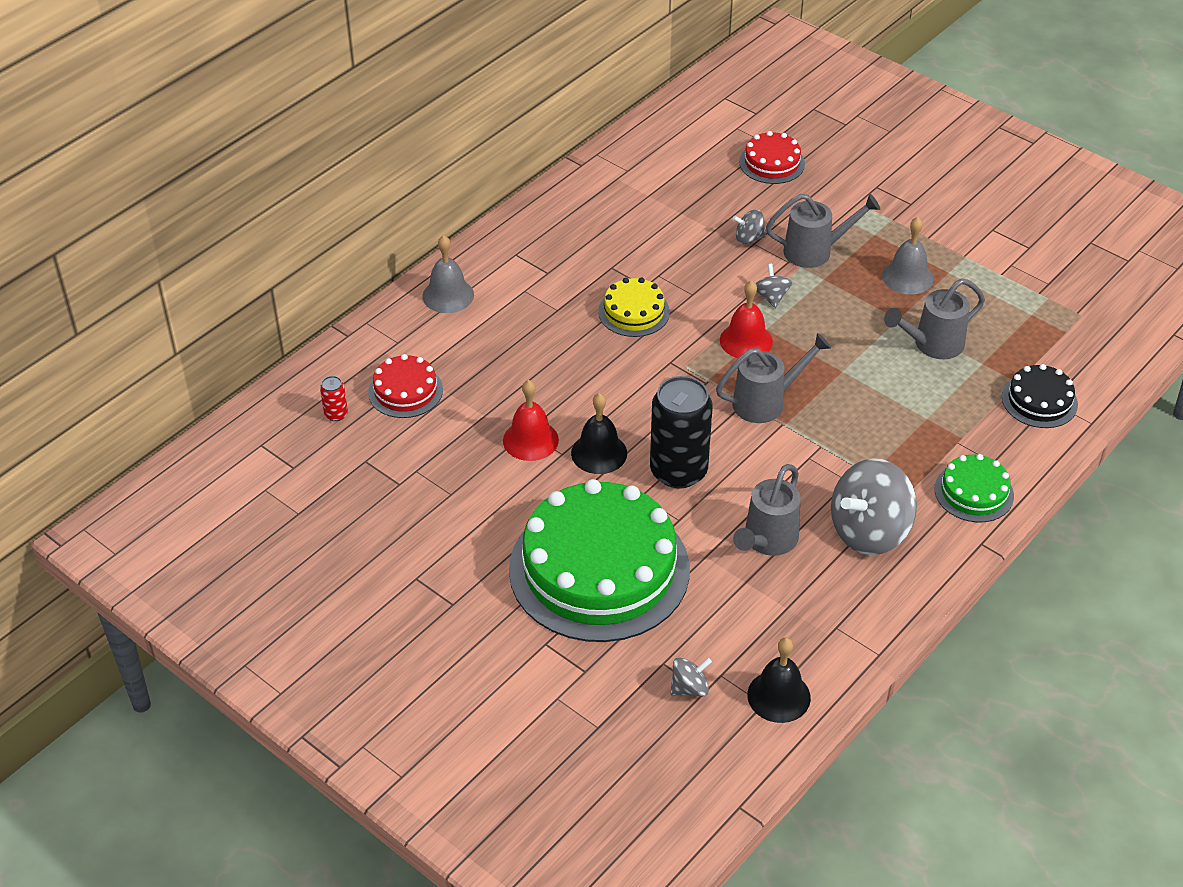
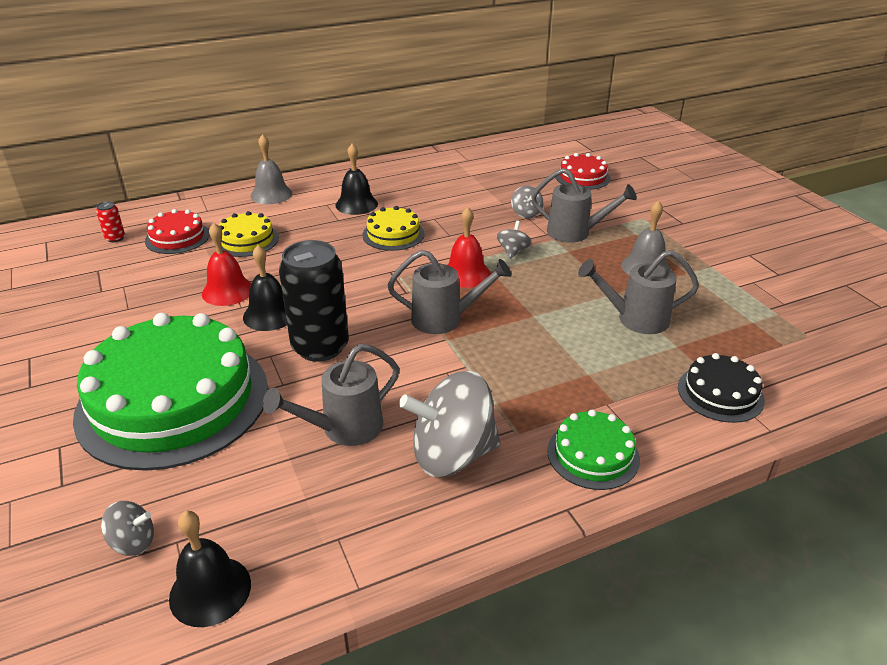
camera: 25 degrees right, 10 degrees down
(485, 370) = (247, 240): none -> yellow cake
(558, 281) = (356, 204): none -> black bell
(749, 238) = (526, 213): grey spinning top -> grey spinning top turned 120 degrees counterclockwise

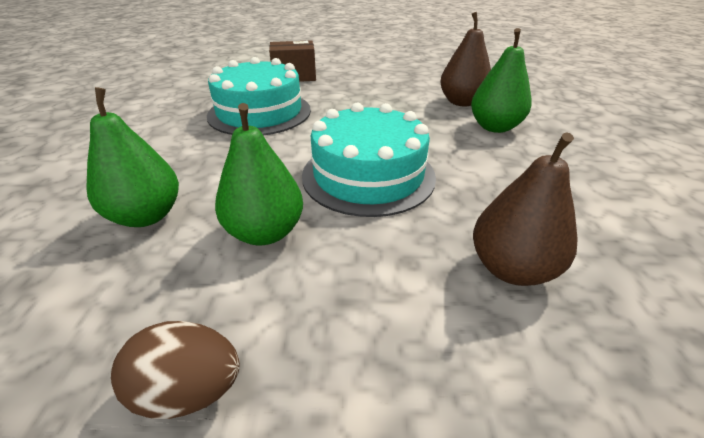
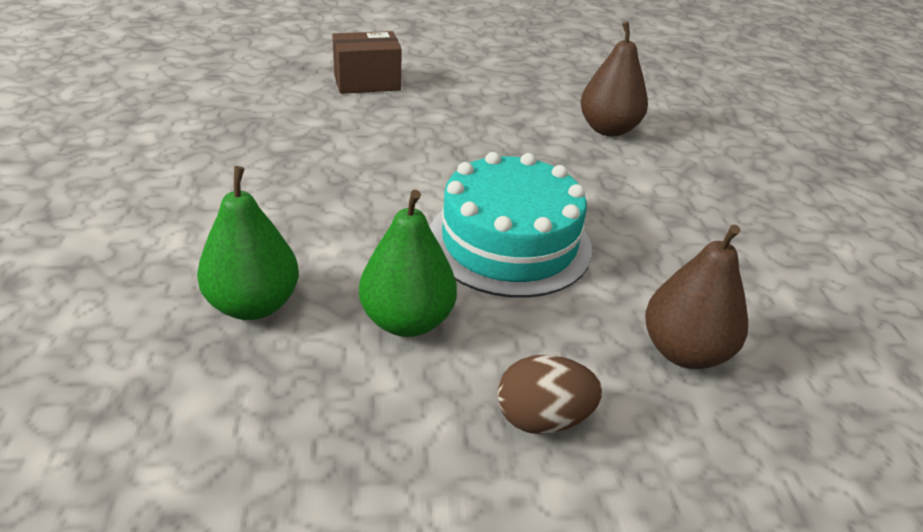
camera: 10 degrees left, 0 degrees up
(189, 390) = (388, 485): brown egg -> brown egg (542, 419)
(259, 112) = (338, 147): turquoise cake -> none
(494, 127) = (653, 169): green pear -> none

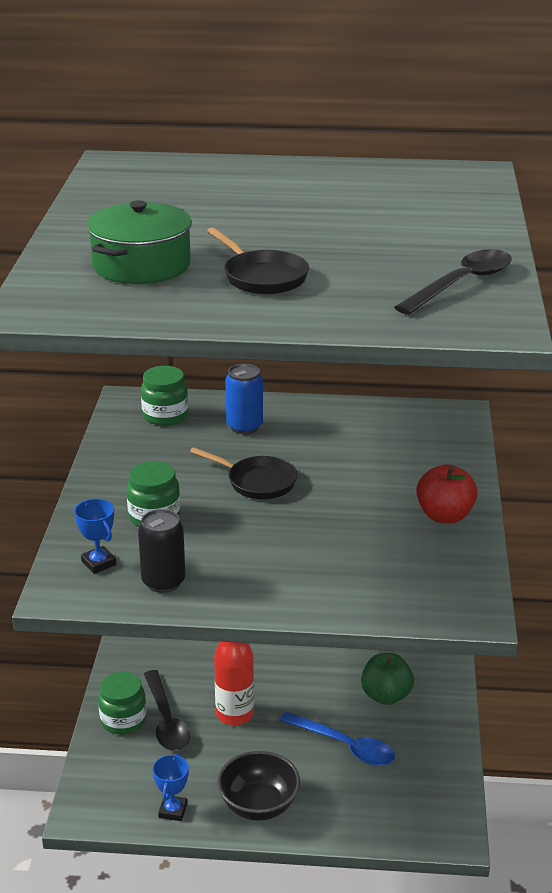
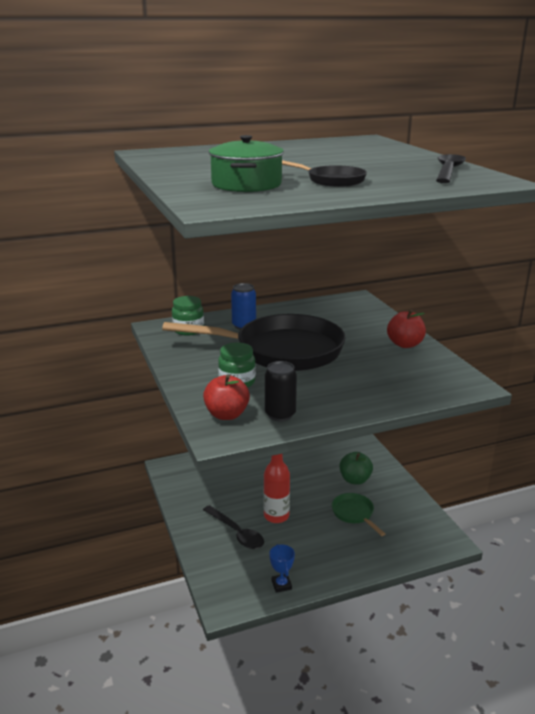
camera: 25 degrees left, 5 degrees down
(99, 563) = (226, 415): blue trophy -> red apple
(123, 720) = (209, 541): green jar -> none
(257, 482) = (281, 351): black pan -> black pan, size x2.32
(259, 805) = (331, 563): black bowl -> none
(345, 746) = (354, 514): blue spoon -> green pan

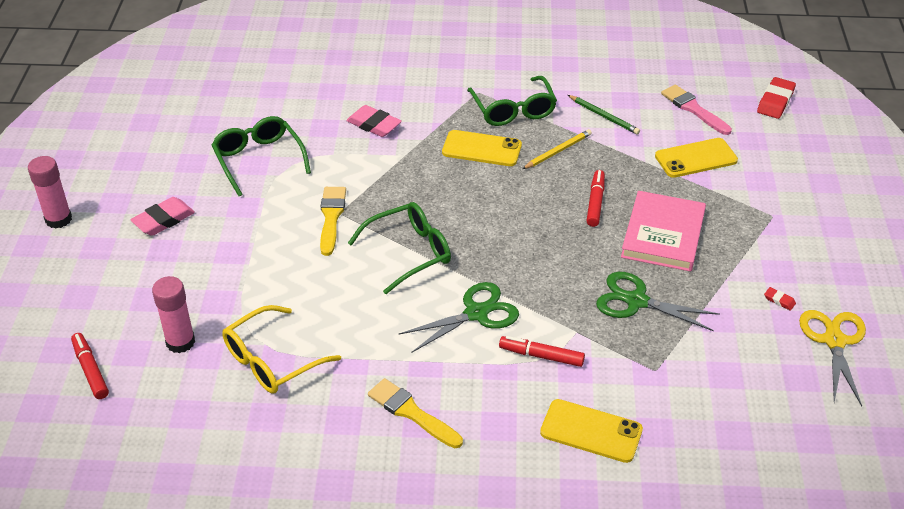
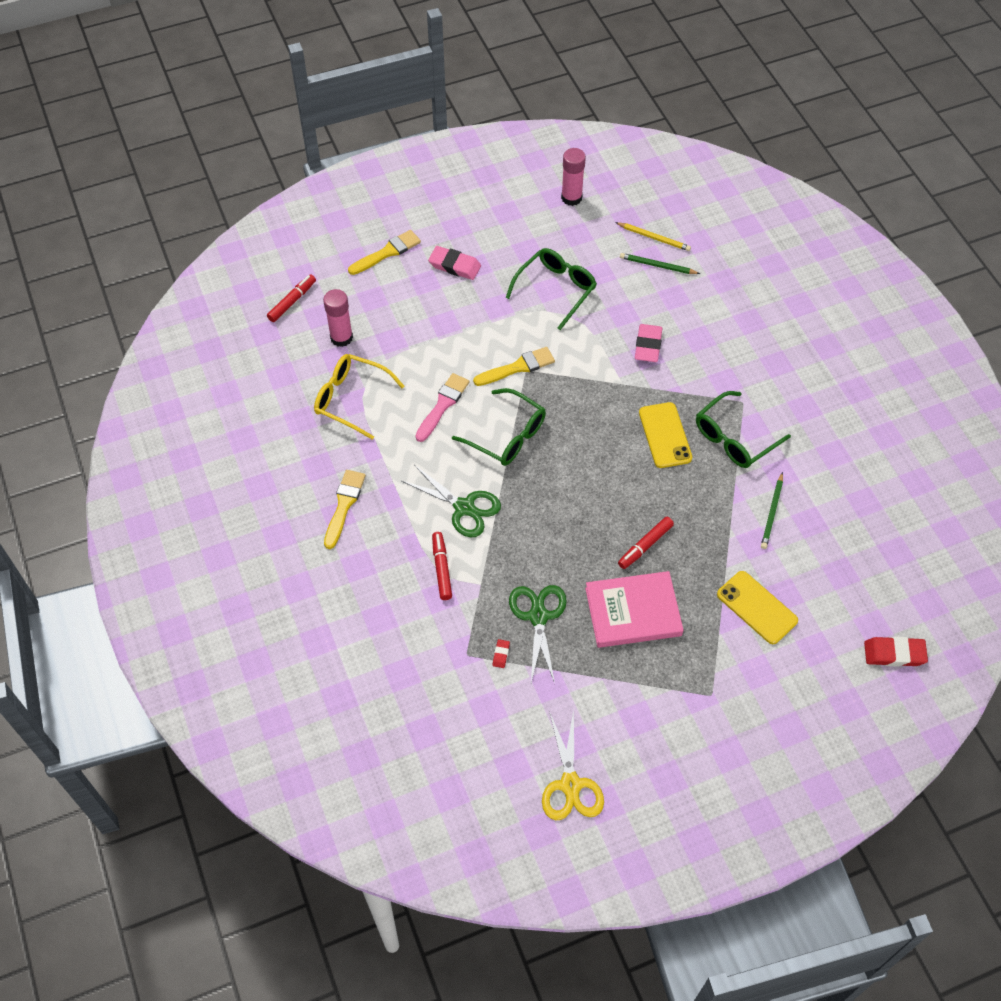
camera: 65 degrees right, 15 degrees up
(58, 219) = (420, 206): pink glue stick -> pink glue stick (571, 198)
(96, 266) = (387, 252): none -> yellow brush
(287, 88) = (657, 266): none -> green pencil
(557, 151) = (697, 493): yellow pencil -> yellow pencil (654, 238)
(591, 431) = (381, 629): yellow phone -> none
(595, 202) = (645, 546): red marker -> red marker turned 150 degrees clockwise
(693, 109) = (833, 584): pink brush -> pink brush (443, 405)
(779, 300) = (599, 728): red eraser -> red eraser (501, 654)
(834, 341) = (570, 785): yellow scissors -> yellow scissors turned 105 degrees clockwise

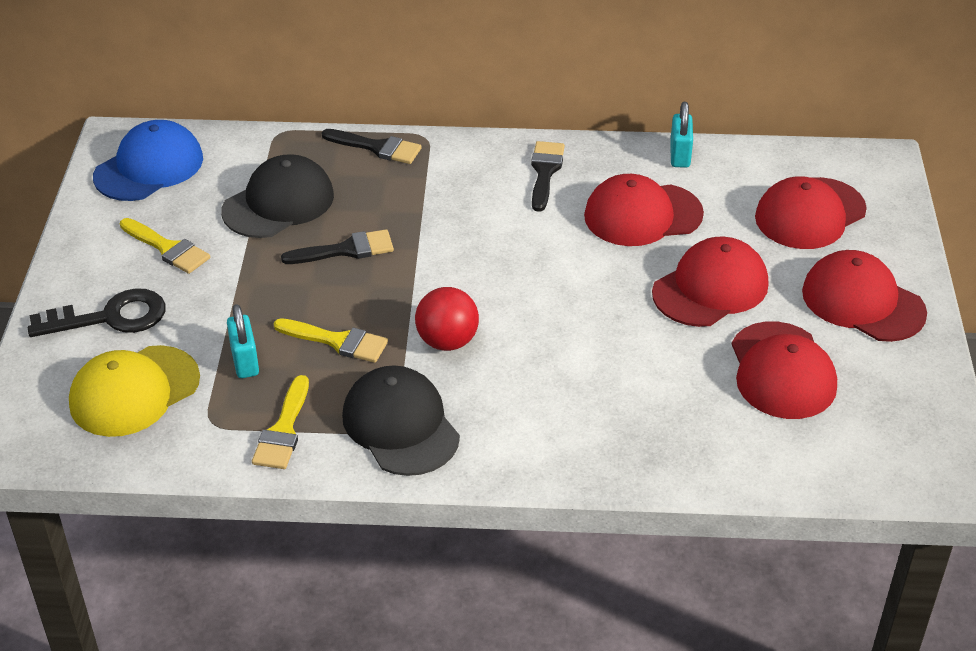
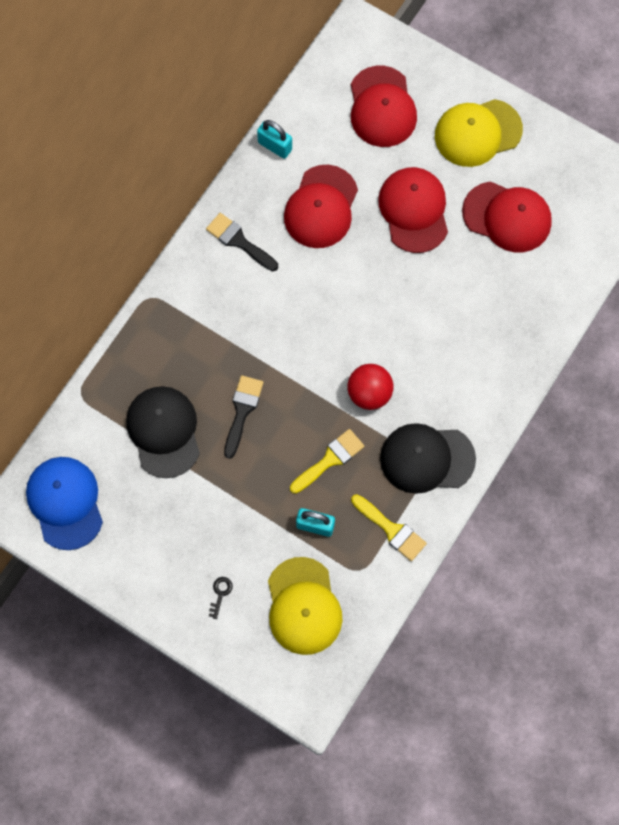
camera: 60 degrees left, 30 degrees up
(110, 317) = (220, 594): black key -> black key, size x0.42
(167, 248) = (169, 527): yellow brush -> none
(377, 147) = (142, 336): black brush -> none
(862, 302) = (477, 133): red cap -> yellow cap

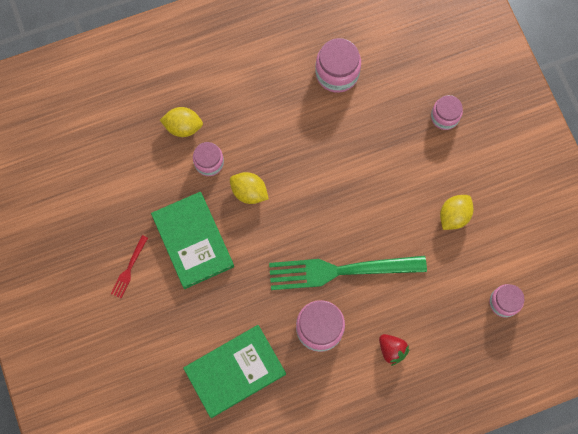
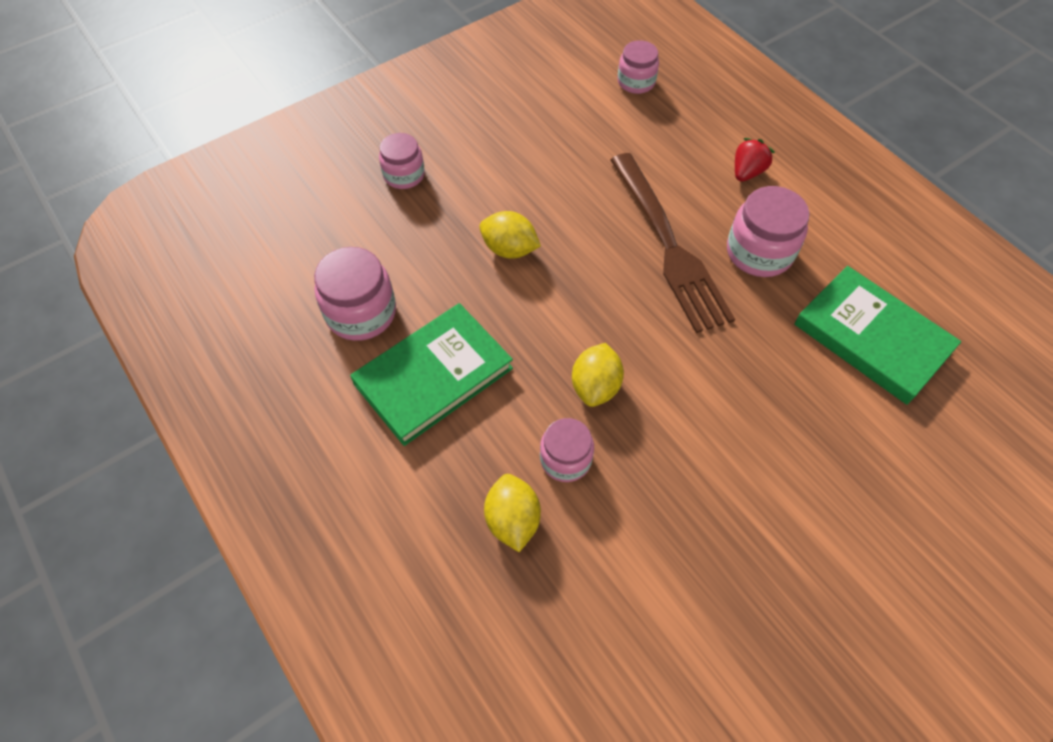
camera: 105 degrees left, 15 degrees down
(129, 269) = (797, 536): red fork -> none
(193, 241) = (707, 447): green book -> green book (433, 376)
(339, 271) = (669, 246): green fork -> brown fork
(453, 216) = (543, 143): yellow lemon -> yellow lemon (509, 249)

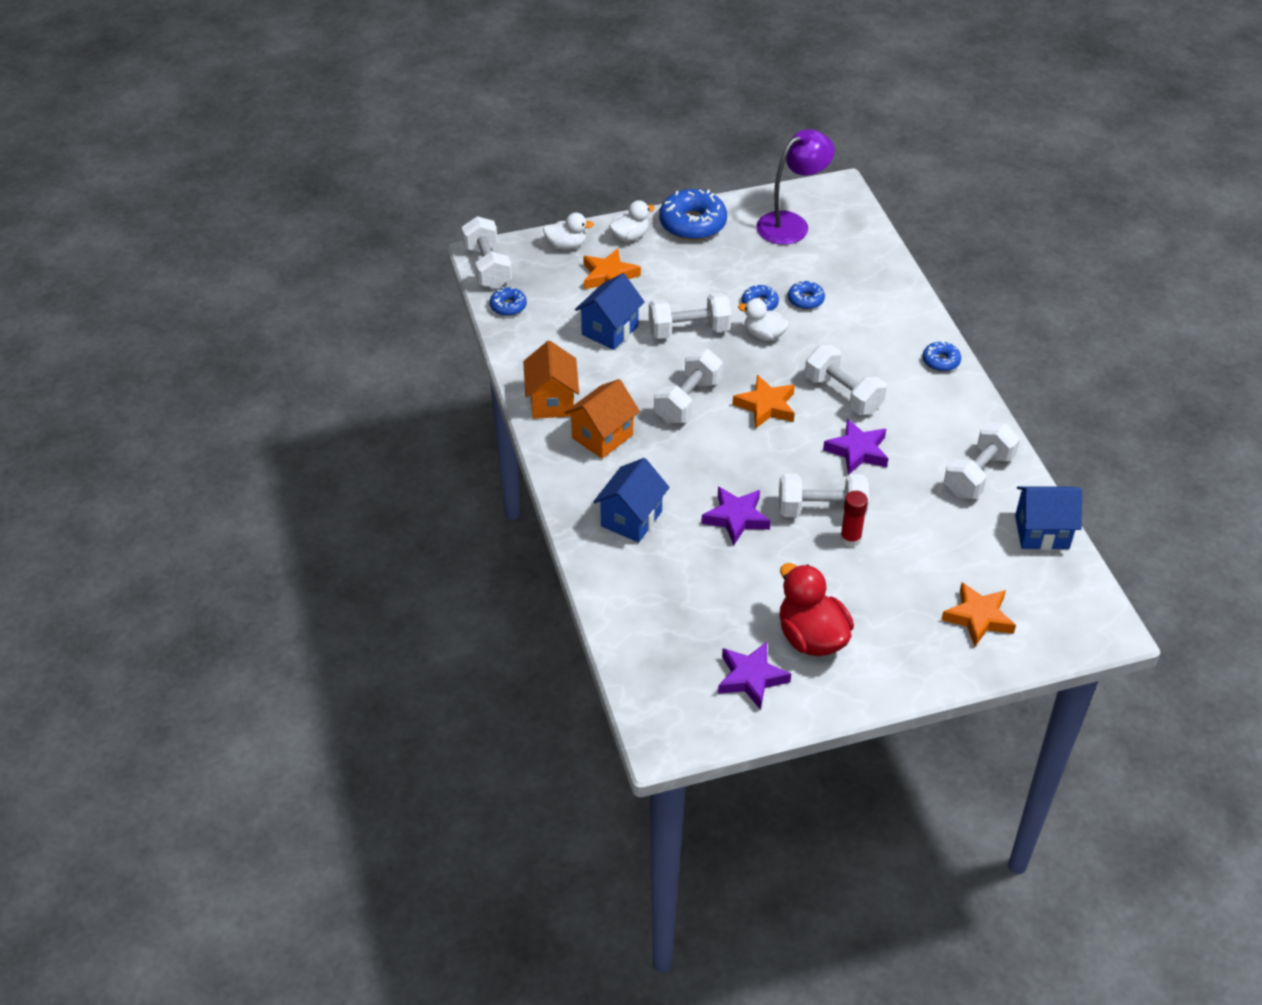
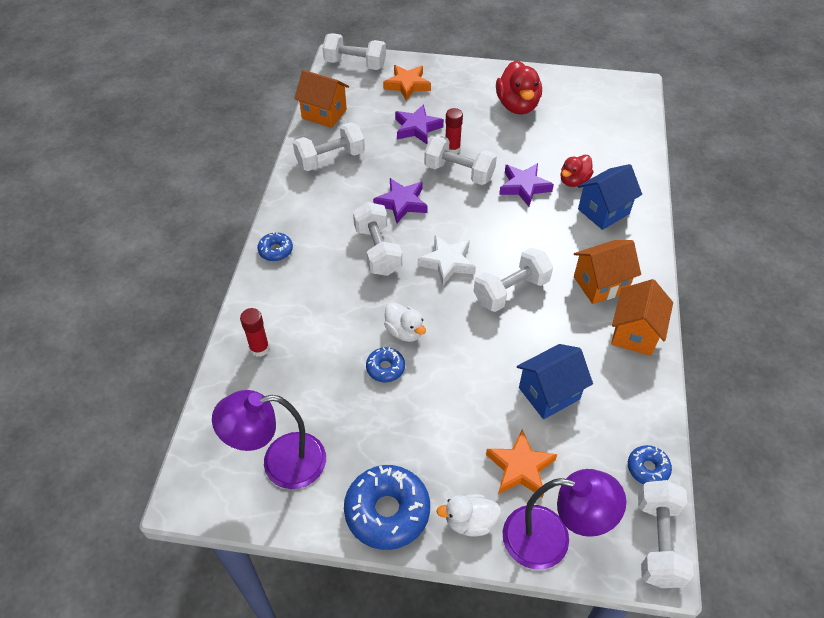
camera: 155 degrees left, 5 degrees up
(566, 245) = (551, 539): white duck -> purple lamp
(682, 547) = (573, 181): none -> red duck
(689, 330) = (471, 363): white dumbbell -> white dumbbell (355, 64)
(751, 678) = (567, 97): purple star -> purple star (417, 128)
(766, 406) = (447, 263): orange star -> white star
(805, 300) = (339, 355): blue donut -> none
(876, 283) = (259, 348): none -> red glue stick
(1042, 532) = (324, 114): blue house -> orange house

═══

Leave the pictures behind and transcribe every record above exactly.

camera: 25 degrees right, 10 degrees down
(485, 370) = (247, 240): none -> yellow cake
(558, 281) = (356, 204): none -> black bell
(749, 238) = (526, 213): grey spinning top -> grey spinning top turned 120 degrees counterclockwise

camera: 10 degrees left, 0 degrees up
(189, 390) = (388, 485): brown egg -> brown egg (542, 419)
(259, 112) = (338, 147): turquoise cake -> none
(494, 127) = (653, 169): green pear -> none

camera: 25 degrees left, 5 degrees down
(99, 563) = (226, 415): blue trophy -> red apple
(123, 720) = (209, 541): green jar -> none
(257, 482) = (281, 351): black pan -> black pan, size x2.32
(259, 805) = (331, 563): black bowl -> none
(345, 746) = (354, 514): blue spoon -> green pan

camera: 65 degrees right, 15 degrees up
(58, 219) = (420, 206): pink glue stick -> pink glue stick (571, 198)
(96, 266) = (387, 252): none -> yellow brush
(287, 88) = (657, 266): none -> green pencil
(557, 151) = (697, 493): yellow pencil -> yellow pencil (654, 238)
(591, 431) = (381, 629): yellow phone -> none
(595, 202) = (645, 546): red marker -> red marker turned 150 degrees clockwise
(693, 109) = (833, 584): pink brush -> pink brush (443, 405)
(779, 300) = (599, 728): red eraser -> red eraser (501, 654)
(834, 341) = (570, 785): yellow scissors -> yellow scissors turned 105 degrees clockwise

camera: 60 degrees left, 30 degrees up
(110, 317) = (220, 594): black key -> black key, size x0.42
(167, 248) = (169, 527): yellow brush -> none
(377, 147) = (142, 336): black brush -> none
(862, 302) = (477, 133): red cap -> yellow cap

camera: 105 degrees left, 15 degrees down
(129, 269) = (797, 536): red fork -> none
(193, 241) = (707, 447): green book -> green book (433, 376)
(339, 271) = (669, 246): green fork -> brown fork
(453, 216) = (543, 143): yellow lemon -> yellow lemon (509, 249)

camera: 155 degrees left, 5 degrees up
(566, 245) = (551, 539): white duck -> purple lamp
(682, 547) = (573, 181): none -> red duck
(689, 330) = (471, 363): white dumbbell -> white dumbbell (355, 64)
(751, 678) = (567, 97): purple star -> purple star (417, 128)
(766, 406) = (447, 263): orange star -> white star
(805, 300) = (339, 355): blue donut -> none
(876, 283) = (259, 348): none -> red glue stick
(1042, 532) = (324, 114): blue house -> orange house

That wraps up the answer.